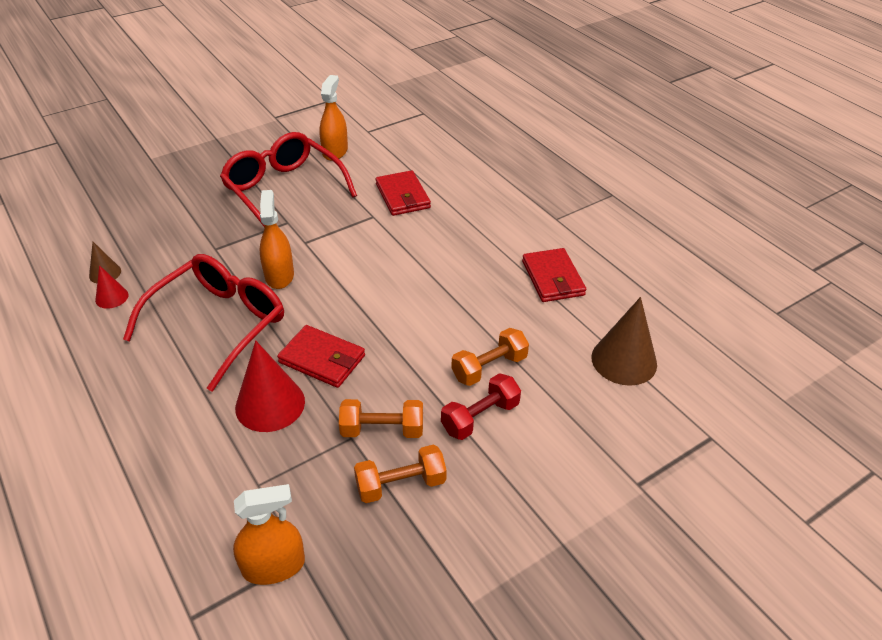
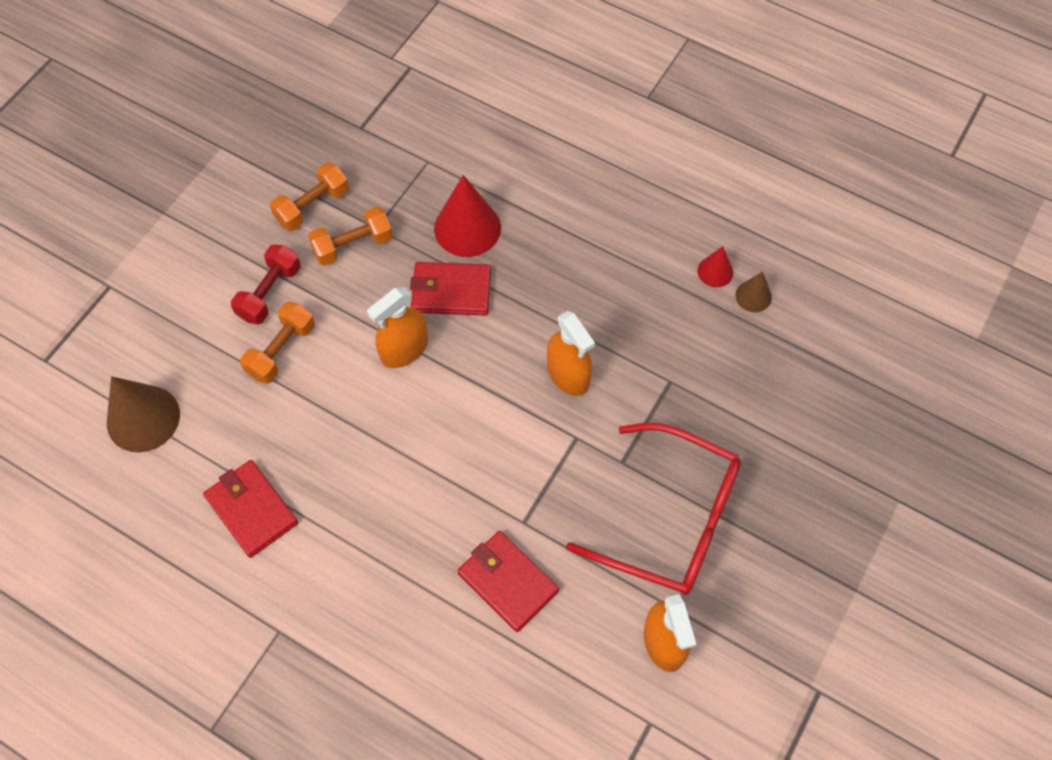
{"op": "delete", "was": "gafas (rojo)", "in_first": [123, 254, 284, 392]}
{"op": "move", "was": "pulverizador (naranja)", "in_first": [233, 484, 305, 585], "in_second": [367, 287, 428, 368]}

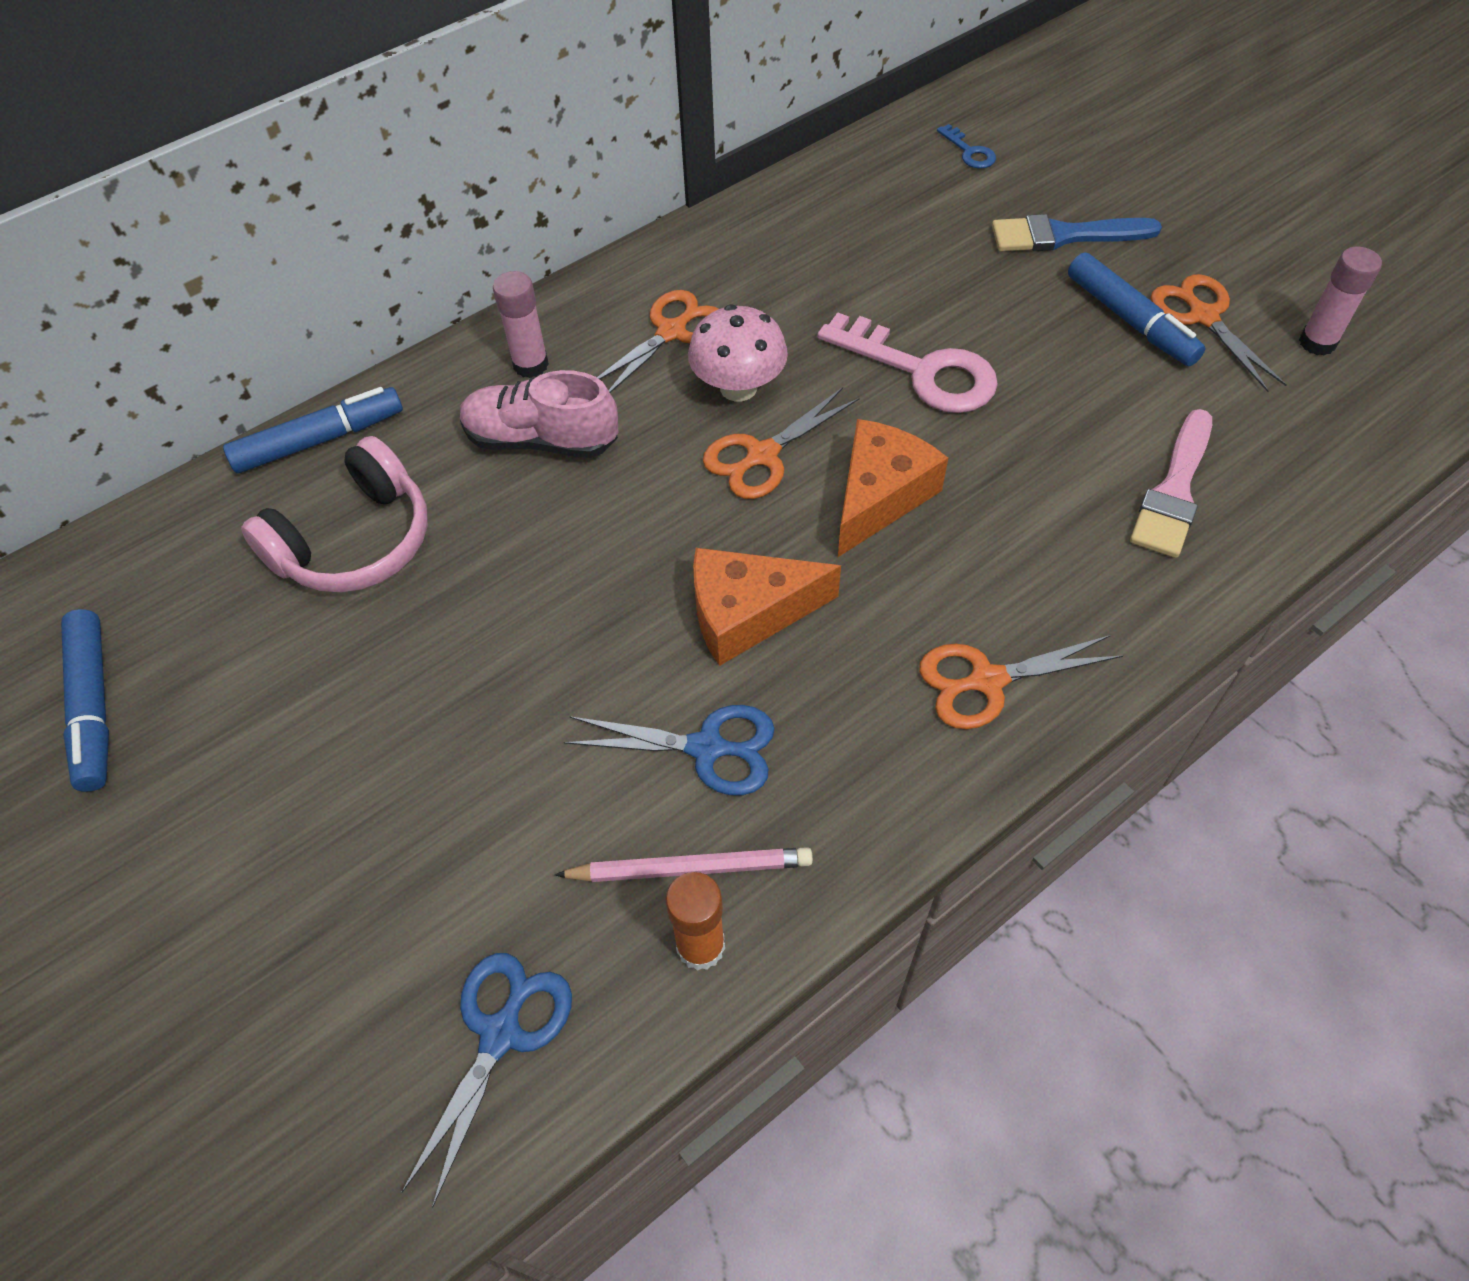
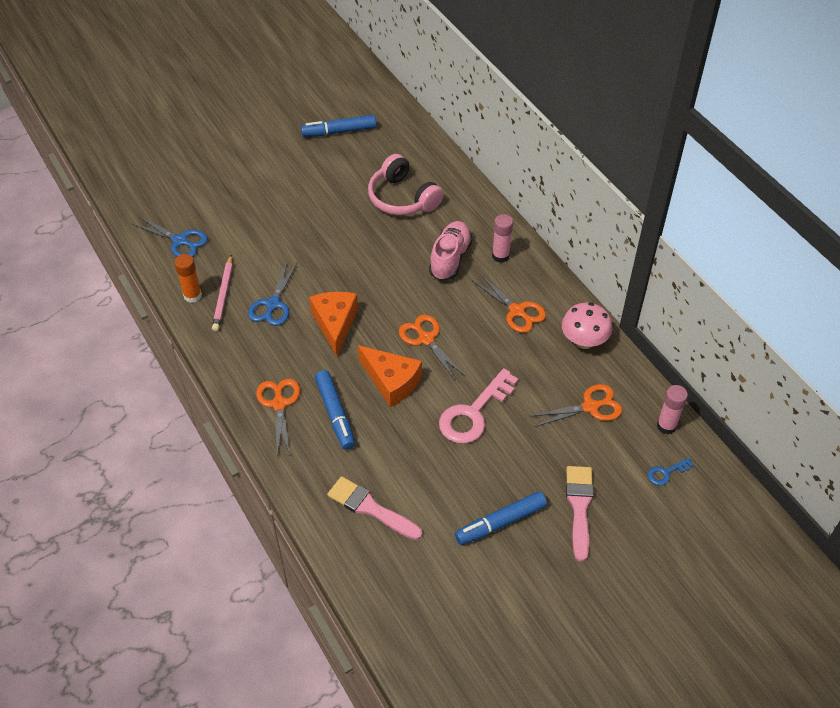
{"op": "move", "was": "rotulador (azul)", "in_first": [223, 387, 403, 473], "in_second": [315, 370, 355, 450]}
{"op": "move", "was": "seta (rosa)", "in_first": [688, 304, 788, 402], "in_second": [562, 302, 612, 349]}
{"op": "recolor", "was": "pincel (azul)", "now": "pincel (rosa)", "in_first": [992, 214, 1162, 251], "in_second": [566, 466, 594, 562]}
{"op": "move", "was": "tijeras (naranja)", "in_first": [1151, 274, 1287, 392], "in_second": [531, 384, 622, 427]}
{"op": "move", "was": "barra de pegamento (rosa)", "in_first": [1299, 247, 1382, 356], "in_second": [657, 385, 688, 434]}

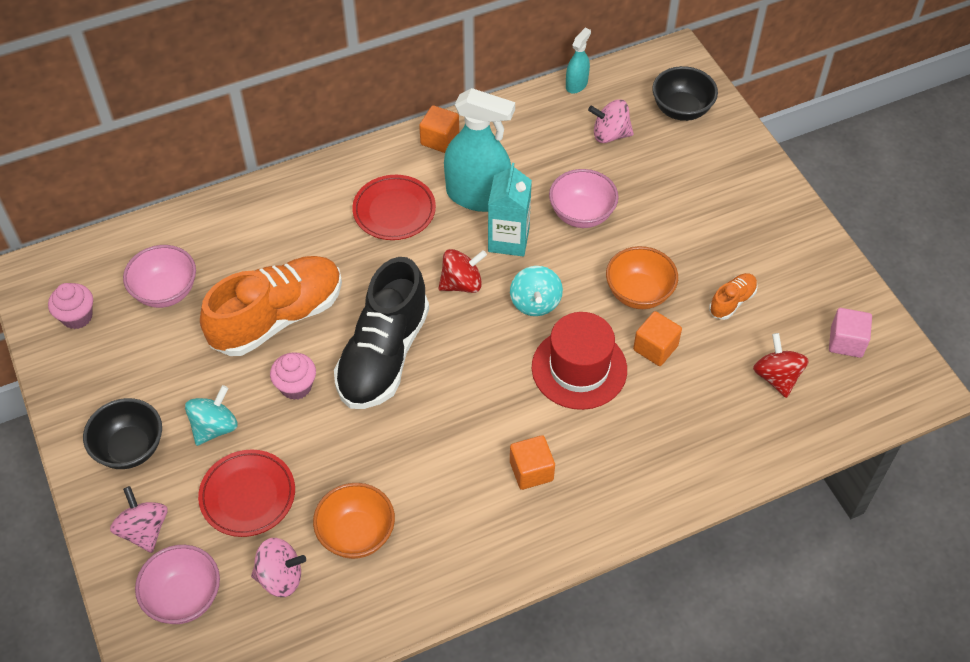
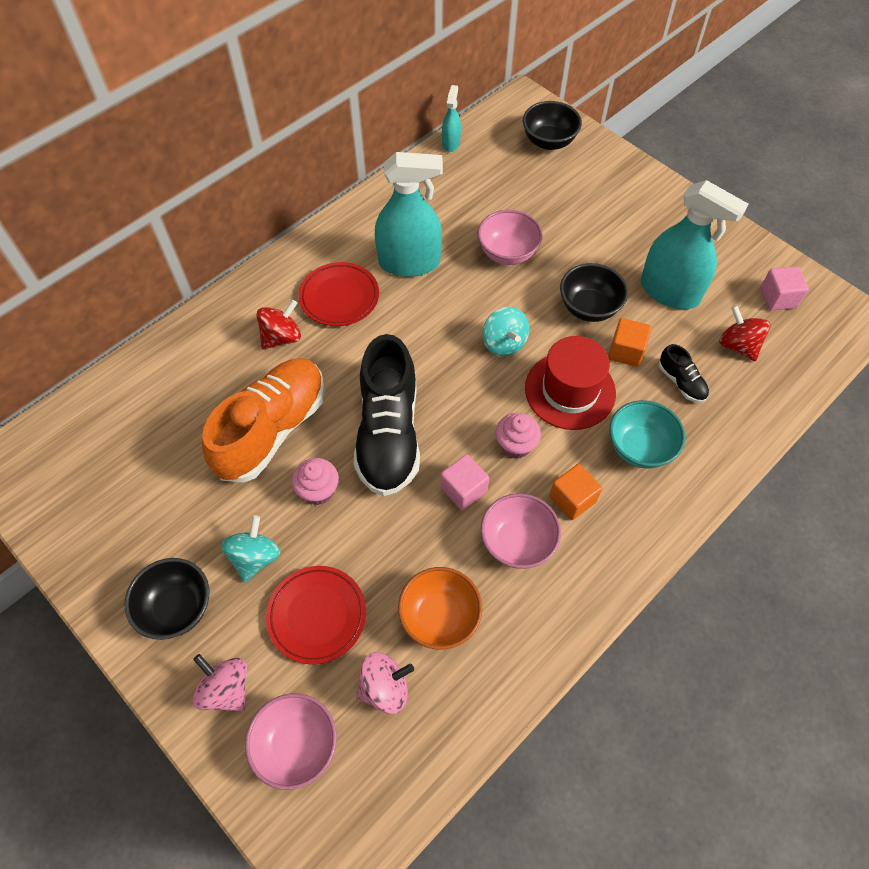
{"op": "move", "was": "magdalena (rosa)", "in_first": [48, 283, 93, 329], "in_second": [496, 413, 541, 459]}
{"op": "move", "was": "cuenco (rosa)", "in_first": [123, 245, 196, 308], "in_second": [481, 493, 561, 569]}
{"op": "delete", "was": "cubo (naranja)", "in_first": [419, 105, 459, 153]}
{"op": "move", "was": "peonza (rojo)", "in_first": [439, 249, 487, 293], "in_second": [257, 300, 301, 349]}
{"op": "delete", "was": "cartón de leche (turquesa)", "in_first": [488, 163, 532, 257]}
{"op": "delete", "was": "peonza (rosa)", "in_first": [588, 99, 634, 143]}
{"op": "recolor", "was": "cuenco (naranja)", "now": "cuenco (negro)", "in_first": [606, 246, 678, 309], "in_second": [560, 263, 628, 322]}
{"op": "replace", "was": "zapato (naranja)", "now": "pulverizador (turquesa)", "in_first": [709, 273, 758, 320], "in_second": [641, 180, 748, 309]}
{"op": "insert", "now": "cubo (rosa)", "in_second": [441, 454, 489, 510]}
{"op": "insert", "now": "cuenco (turquesa)", "in_second": [609, 400, 685, 469]}
{"op": "insert", "now": "zapato (negro)", "in_second": [659, 344, 709, 403]}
☆ ☆ ☆ ☆
Above is a listing with pictures. Write it out exactly without them.

{"op": "delete", "was": "gafas (rojo)", "in_first": [123, 254, 284, 392]}
{"op": "move", "was": "pulverizador (naranja)", "in_first": [233, 484, 305, 585], "in_second": [367, 287, 428, 368]}

{"op": "move", "was": "rotulador (azul)", "in_first": [223, 387, 403, 473], "in_second": [315, 370, 355, 450]}
{"op": "move", "was": "seta (rosa)", "in_first": [688, 304, 788, 402], "in_second": [562, 302, 612, 349]}
{"op": "recolor", "was": "pincel (azul)", "now": "pincel (rosa)", "in_first": [992, 214, 1162, 251], "in_second": [566, 466, 594, 562]}
{"op": "move", "was": "tijeras (naranja)", "in_first": [1151, 274, 1287, 392], "in_second": [531, 384, 622, 427]}
{"op": "move", "was": "barra de pegamento (rosa)", "in_first": [1299, 247, 1382, 356], "in_second": [657, 385, 688, 434]}

{"op": "move", "was": "magdalena (rosa)", "in_first": [48, 283, 93, 329], "in_second": [496, 413, 541, 459]}
{"op": "move", "was": "cuenco (rosa)", "in_first": [123, 245, 196, 308], "in_second": [481, 493, 561, 569]}
{"op": "delete", "was": "cubo (naranja)", "in_first": [419, 105, 459, 153]}
{"op": "move", "was": "peonza (rojo)", "in_first": [439, 249, 487, 293], "in_second": [257, 300, 301, 349]}
{"op": "delete", "was": "cartón de leche (turquesa)", "in_first": [488, 163, 532, 257]}
{"op": "delete", "was": "peonza (rosa)", "in_first": [588, 99, 634, 143]}
{"op": "recolor", "was": "cuenco (naranja)", "now": "cuenco (negro)", "in_first": [606, 246, 678, 309], "in_second": [560, 263, 628, 322]}
{"op": "replace", "was": "zapato (naranja)", "now": "pulverizador (turquesa)", "in_first": [709, 273, 758, 320], "in_second": [641, 180, 748, 309]}
{"op": "insert", "now": "cubo (rosa)", "in_second": [441, 454, 489, 510]}
{"op": "insert", "now": "cuenco (turquesa)", "in_second": [609, 400, 685, 469]}
{"op": "insert", "now": "zapato (negro)", "in_second": [659, 344, 709, 403]}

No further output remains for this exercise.